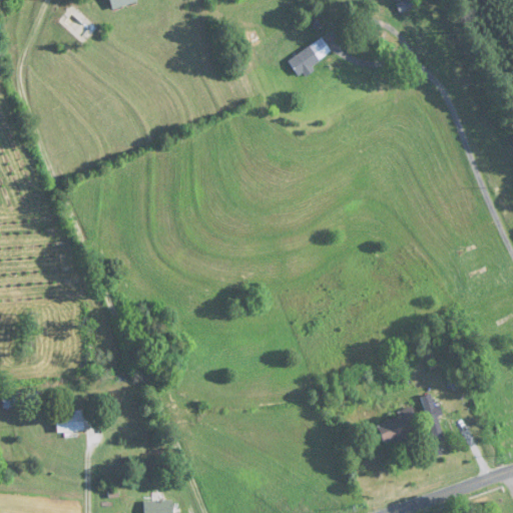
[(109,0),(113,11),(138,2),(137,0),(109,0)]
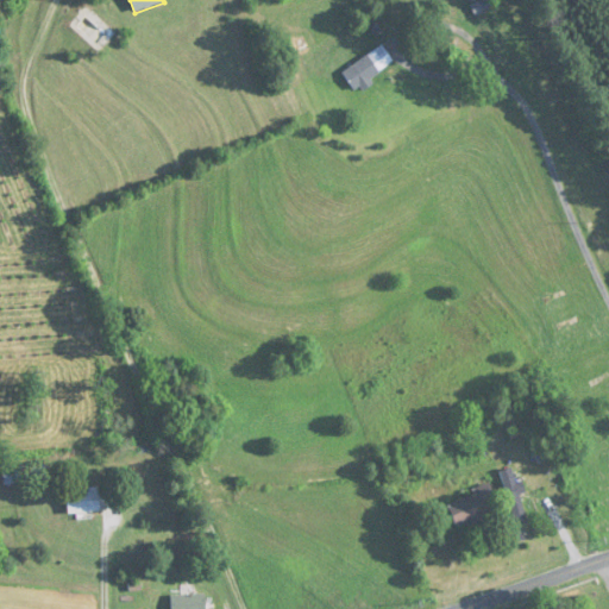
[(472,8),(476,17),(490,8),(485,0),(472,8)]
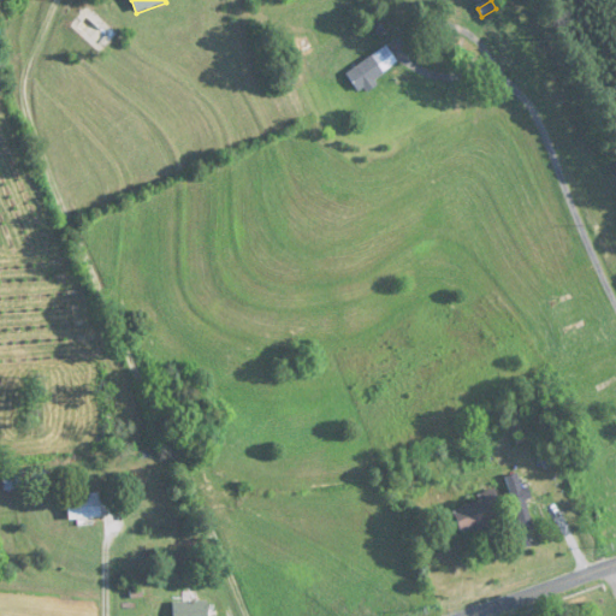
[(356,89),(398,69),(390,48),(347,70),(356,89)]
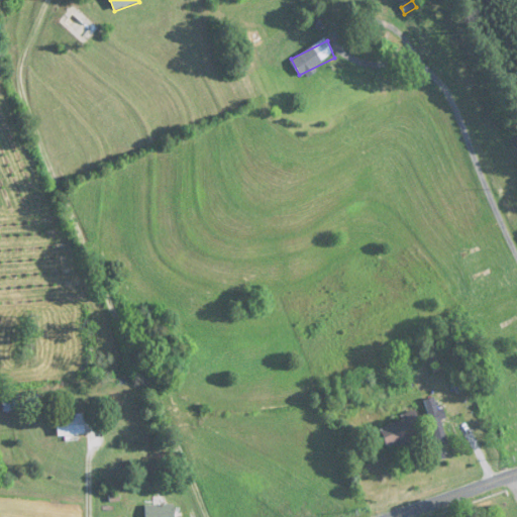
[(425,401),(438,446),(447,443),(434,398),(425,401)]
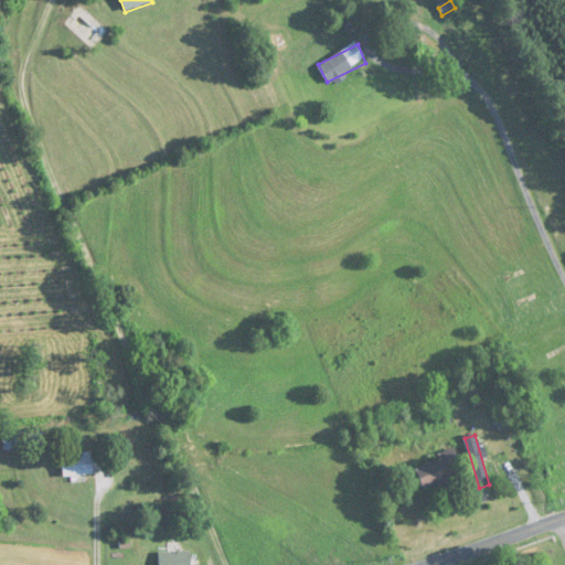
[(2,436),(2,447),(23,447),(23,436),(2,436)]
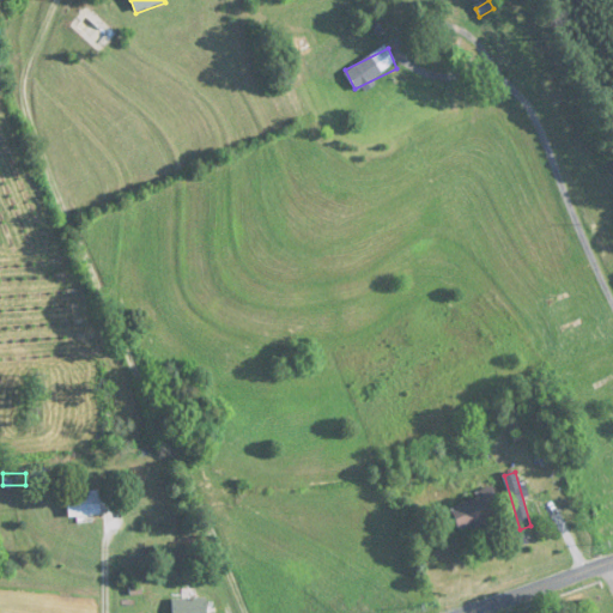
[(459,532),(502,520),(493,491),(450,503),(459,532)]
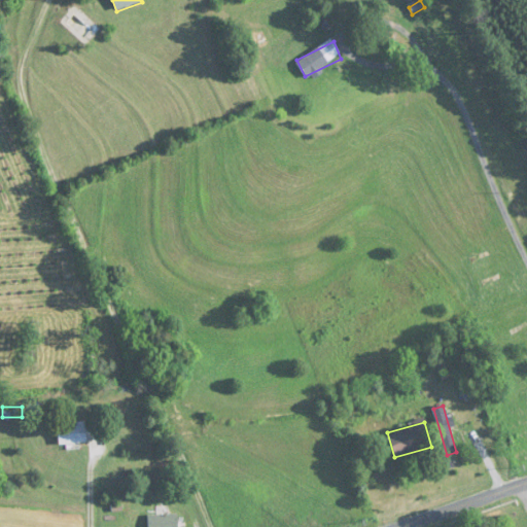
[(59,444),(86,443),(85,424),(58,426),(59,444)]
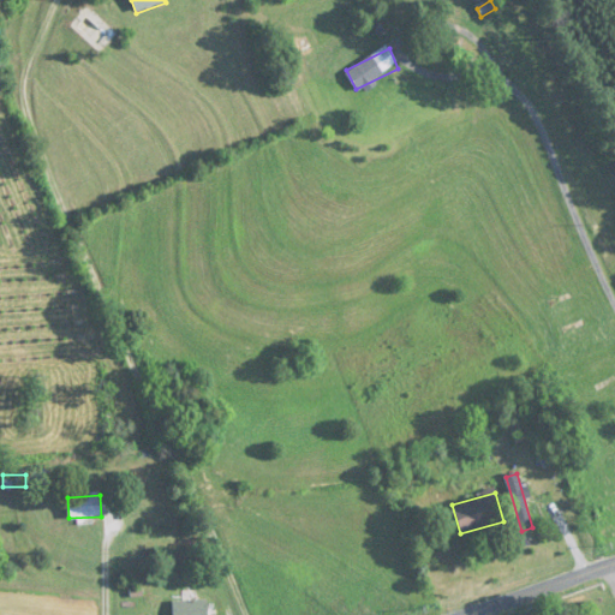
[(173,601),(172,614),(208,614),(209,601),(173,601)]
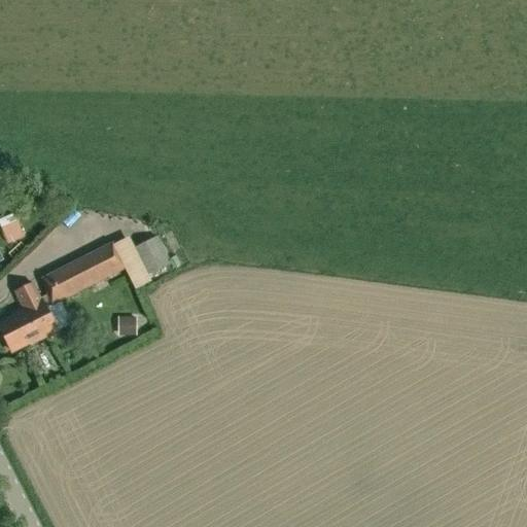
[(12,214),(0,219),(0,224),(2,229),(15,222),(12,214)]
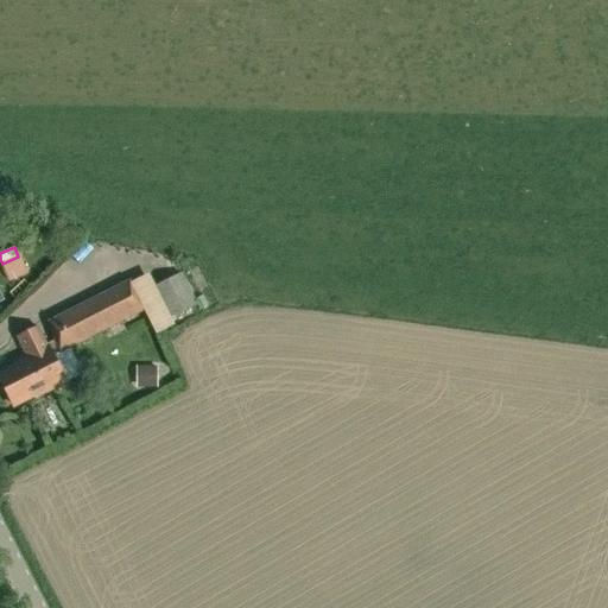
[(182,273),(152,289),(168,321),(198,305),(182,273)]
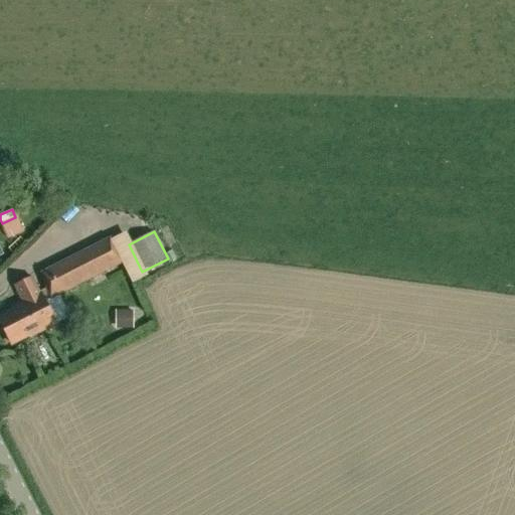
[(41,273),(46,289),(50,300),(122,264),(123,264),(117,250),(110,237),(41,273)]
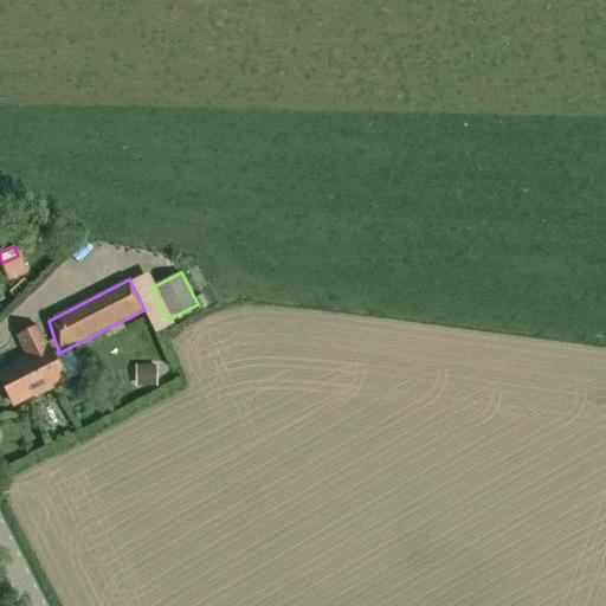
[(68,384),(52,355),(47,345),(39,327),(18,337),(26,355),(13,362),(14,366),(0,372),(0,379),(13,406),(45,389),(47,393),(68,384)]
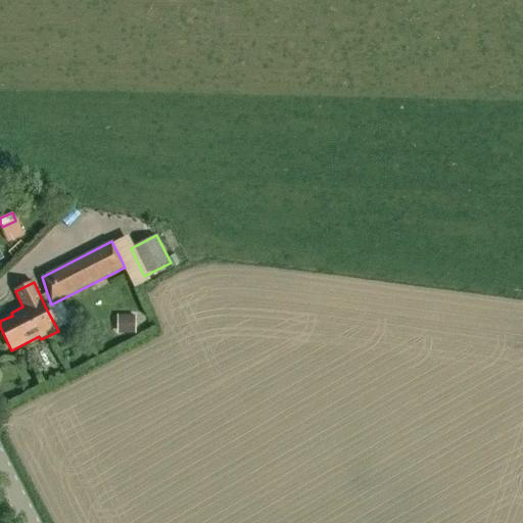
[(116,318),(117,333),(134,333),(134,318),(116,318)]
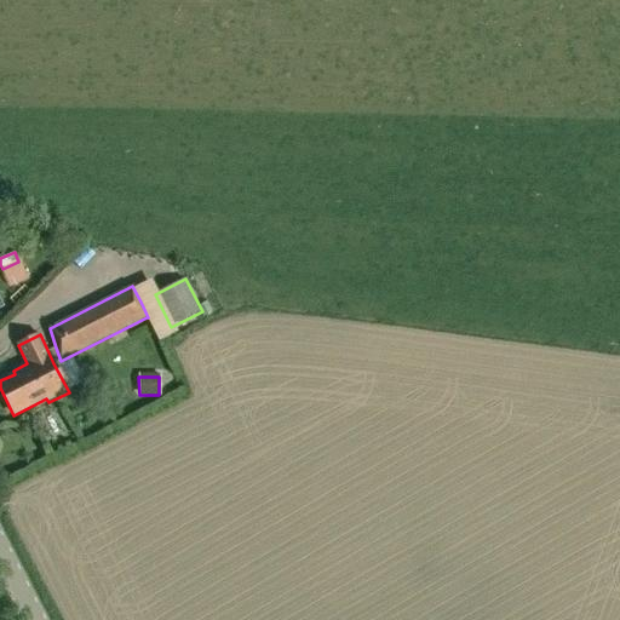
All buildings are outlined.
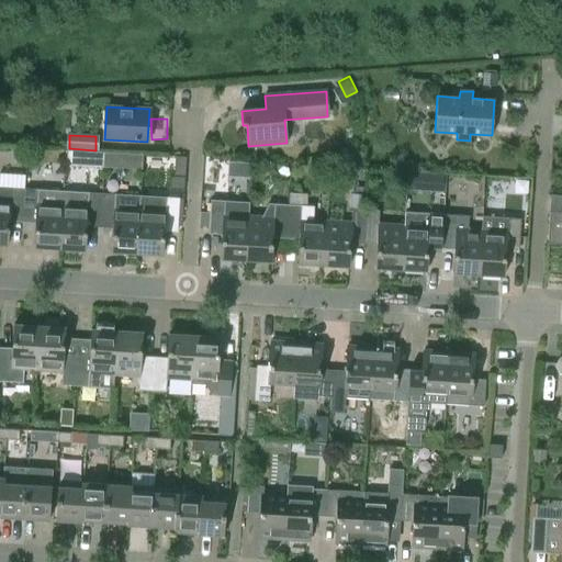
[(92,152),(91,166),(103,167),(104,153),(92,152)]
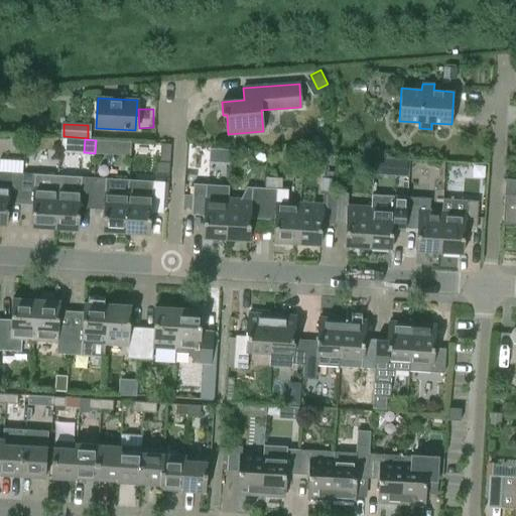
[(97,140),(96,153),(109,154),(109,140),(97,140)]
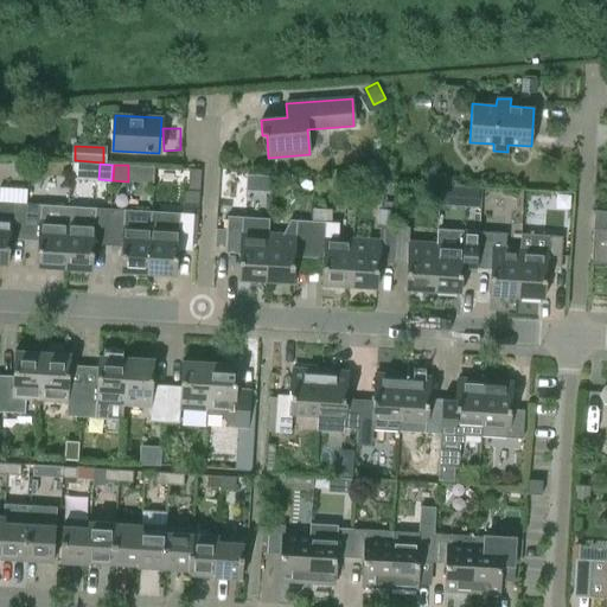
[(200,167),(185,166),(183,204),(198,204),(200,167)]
--------------------
**What this task involves**: Omitting the images, output each record precisely as written.

**Solution to the exercise**:
[(109,0),(113,11),(138,2),(137,0),(109,0)]
[(472,8),(476,17),(490,8),(485,0),(472,8)]
[(356,89),(398,69),(390,48),(347,70),(356,89)]
[(425,401),(438,446),(447,443),(434,398),(425,401)]
[(2,436),(2,447),(23,447),(23,436),(2,436)]
[(459,532),(502,520),(493,491),(450,503),(459,532)]
[(59,444),(86,443),(85,424),(58,426),(59,444)]
[(173,601),(172,614),(208,614),(209,601),(173,601)]
[(12,214),(0,219),(0,224),(2,229),(15,222),(12,214)]
[(182,273),(152,289),(168,321),(198,305),(182,273)]
[(41,273),(46,289),(50,300),(122,264),(123,264),(117,250),(110,237),(41,273)]
[(68,384),(52,355),(47,345),(39,327),(18,337),(26,355),(13,362),(14,366),(0,372),(0,379),(13,406),(45,389),(47,393),(68,384)]
[(116,318),(117,333),(134,333),(134,318),(116,318)]
All buildings are outlined.
[(92,152),(91,166),(103,167),(104,153),(92,152)]
[(97,140),(96,153),(109,154),(109,140),(97,140)]
[(200,167),(185,166),(183,204),(198,204),(200,167)]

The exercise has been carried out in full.